### TASK DIRECTIONS
For the listing below, return the line containing "FAN: D4184 -> IRF520", the line containing "STEPPER1 pin IN1: C15 -> B6", and all lines in between, exactly as written and nothing else.

### SOURCE DATA
+--
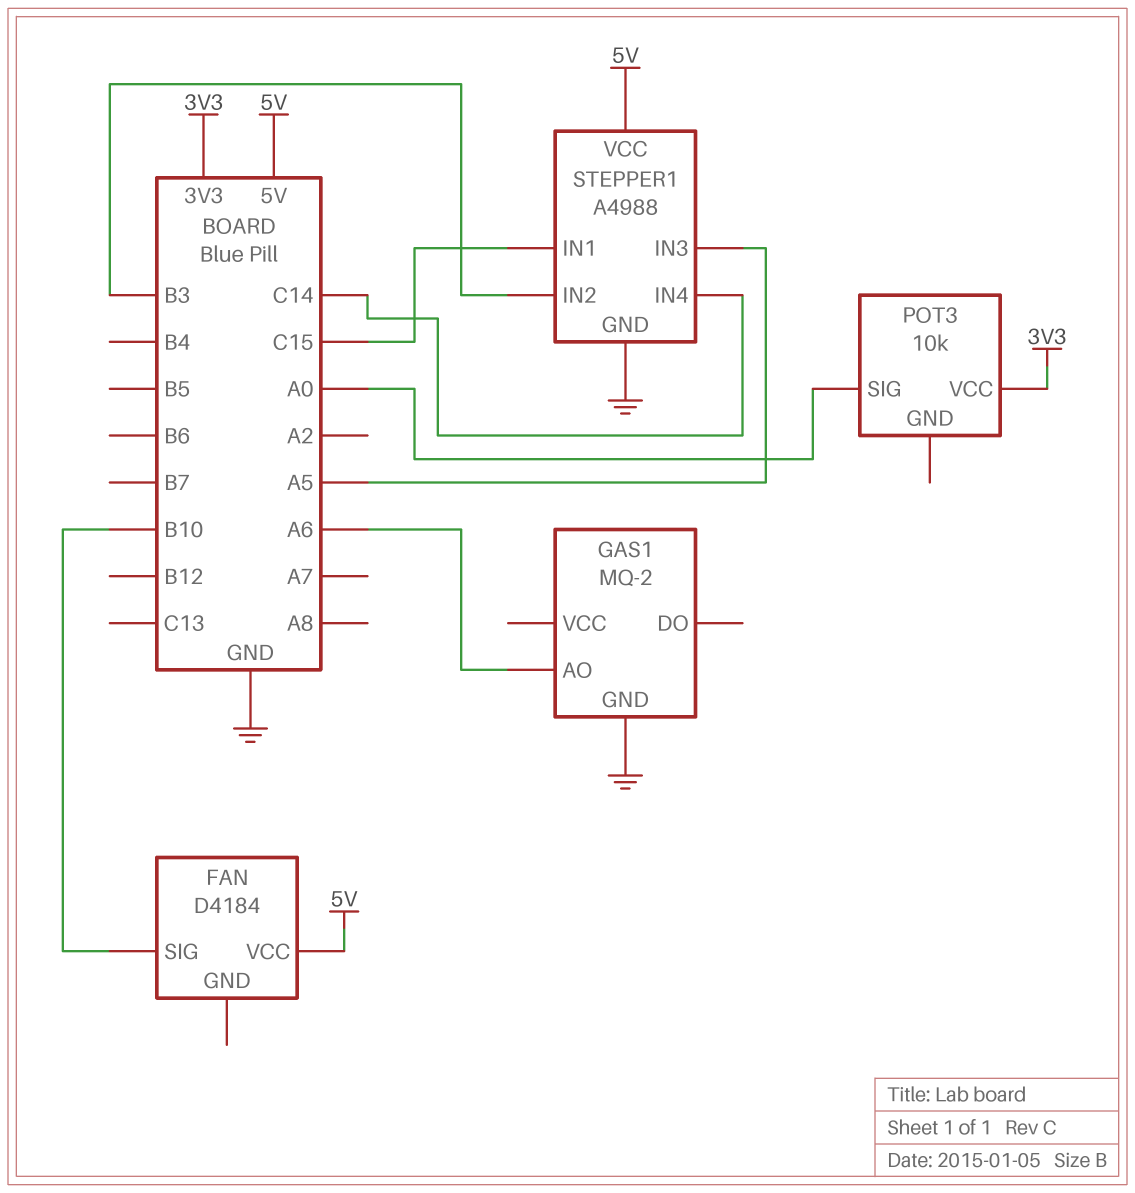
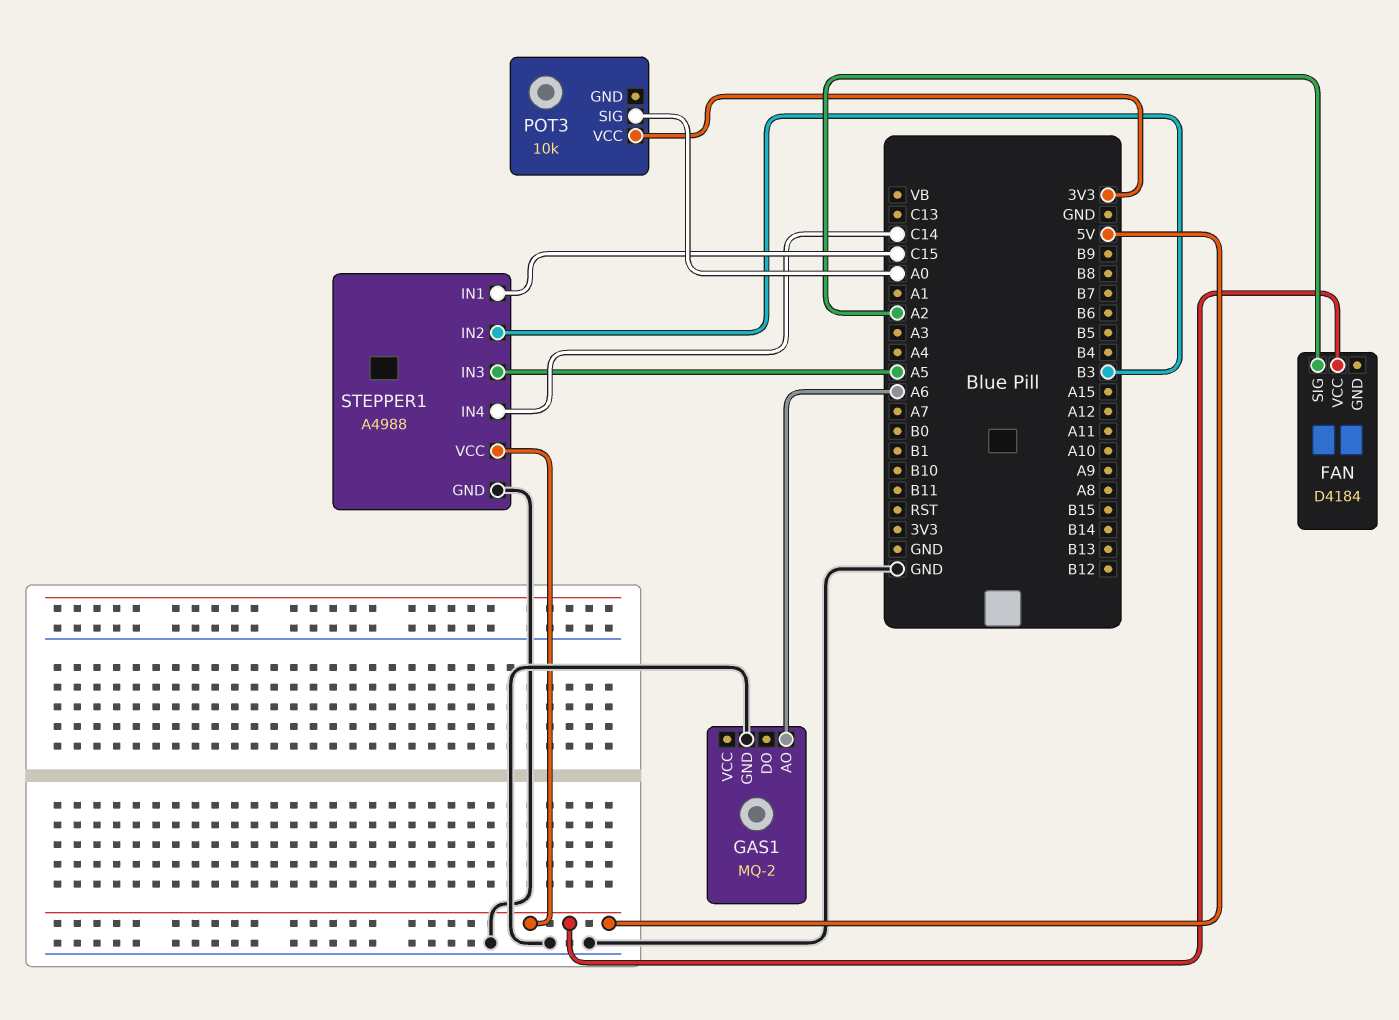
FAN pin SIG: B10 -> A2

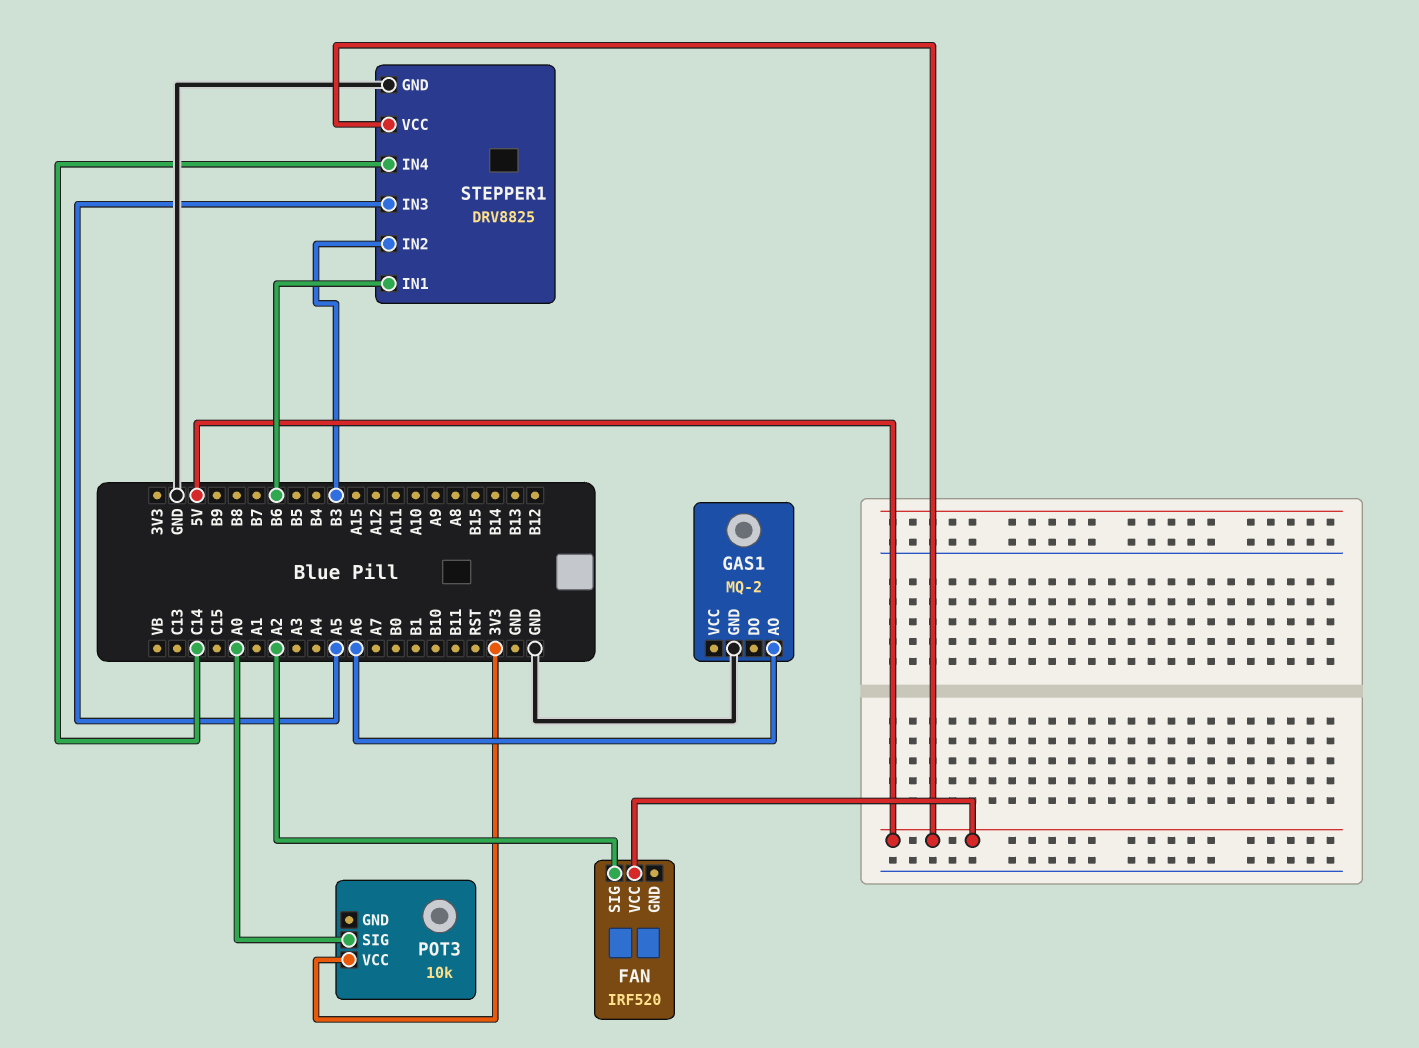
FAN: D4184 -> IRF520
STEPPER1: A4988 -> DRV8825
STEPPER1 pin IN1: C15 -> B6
+--
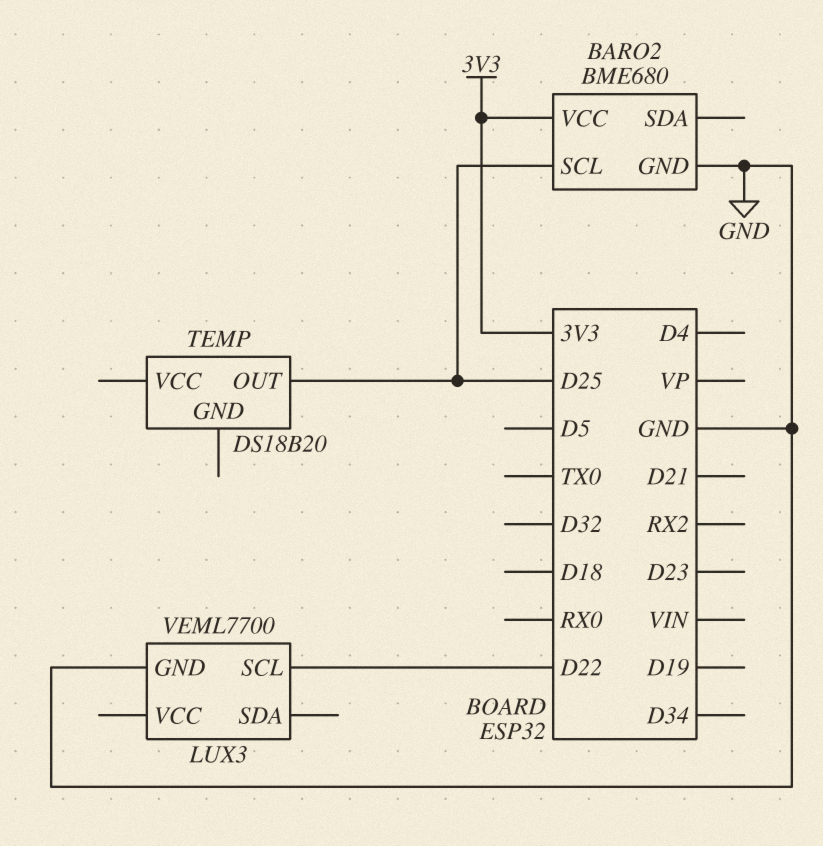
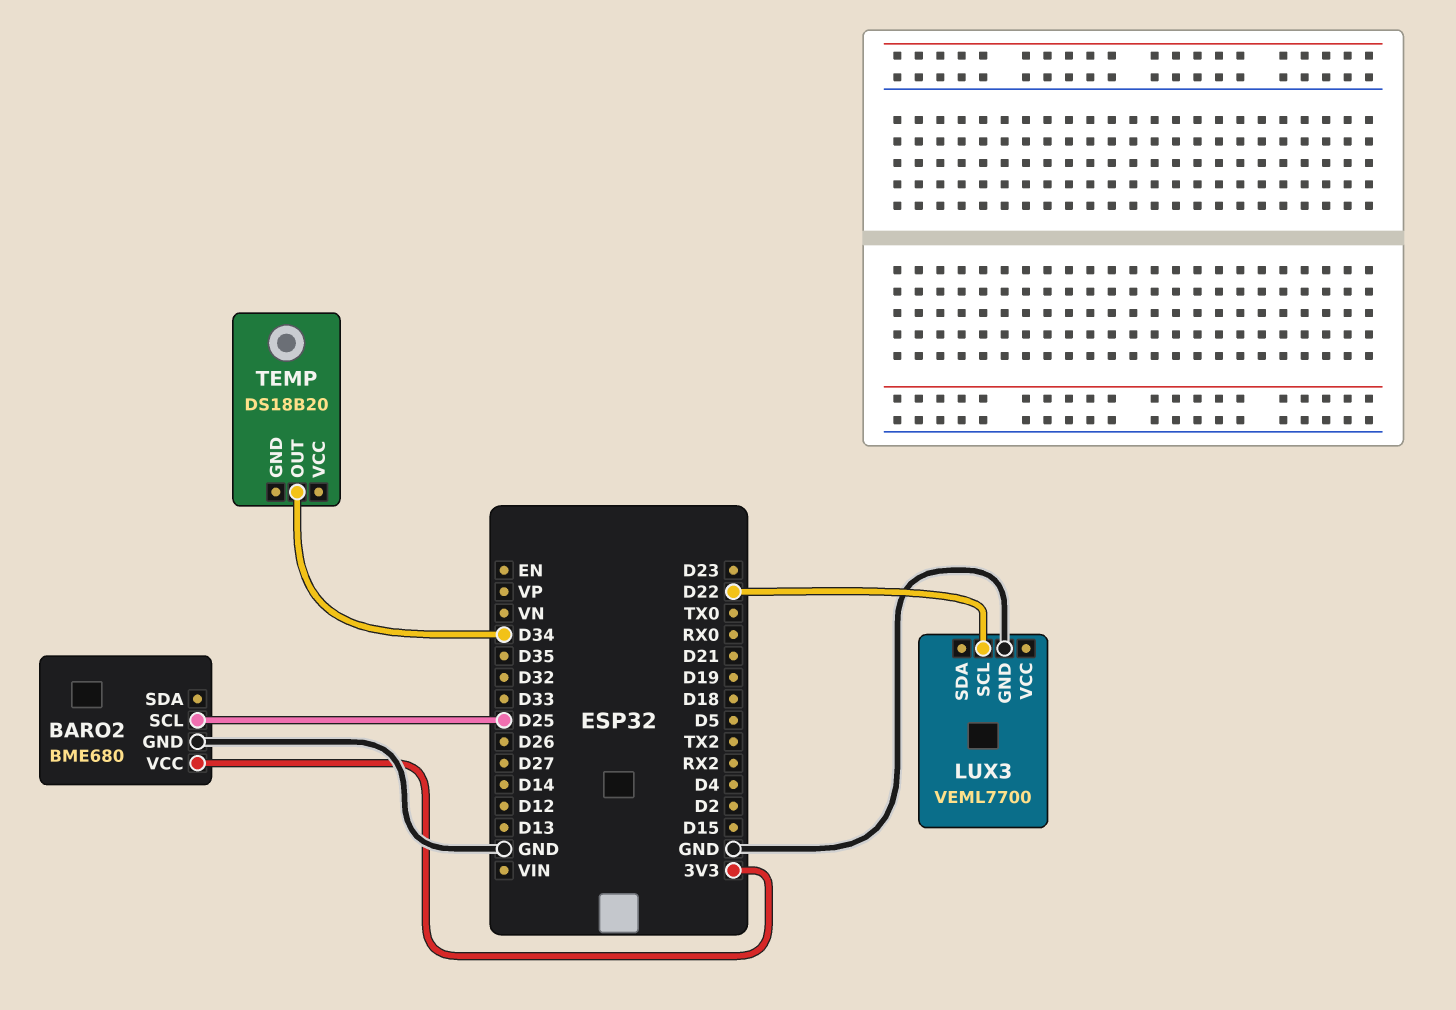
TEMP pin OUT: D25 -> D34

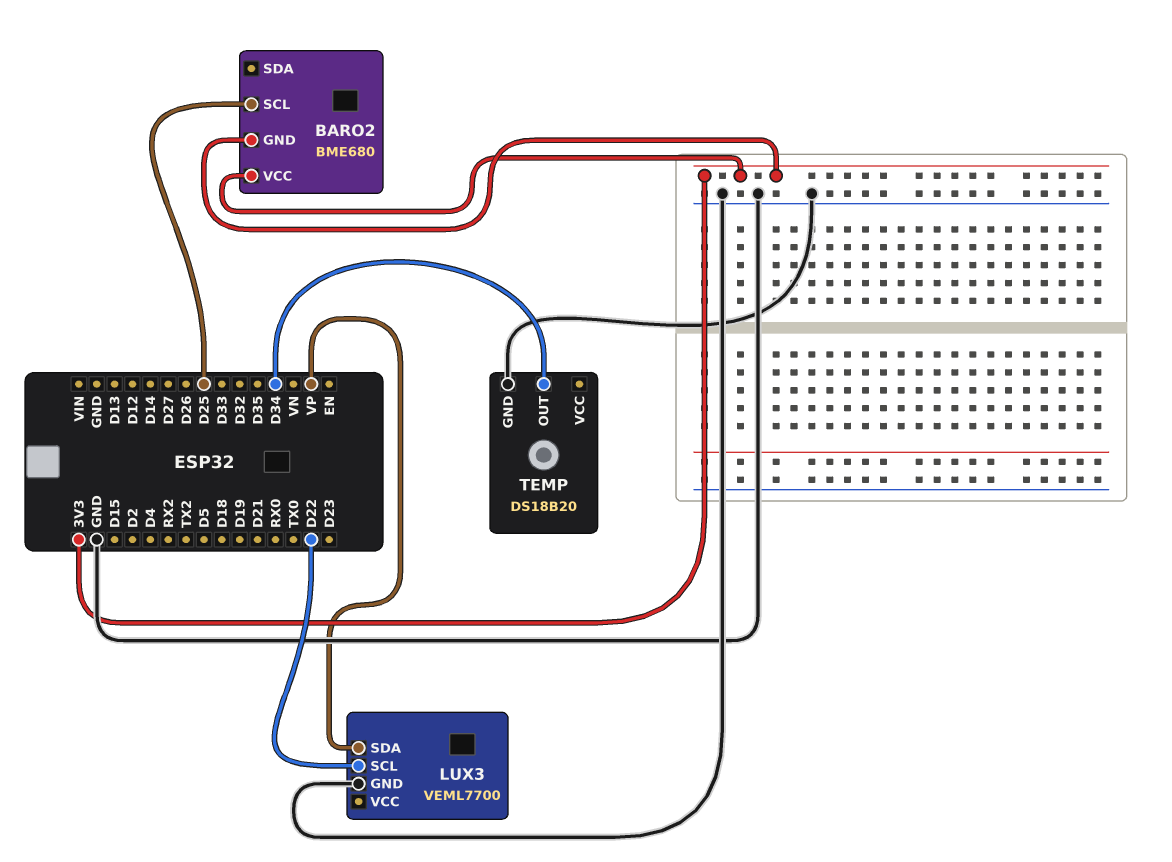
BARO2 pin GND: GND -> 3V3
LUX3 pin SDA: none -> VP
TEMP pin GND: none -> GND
+--
### ANSWER FOR THIS EXERCISE
FAN: D4184 -> IRF520
STEPPER1: A4988 -> DRV8825
STEPPER1 pin IN1: C15 -> B6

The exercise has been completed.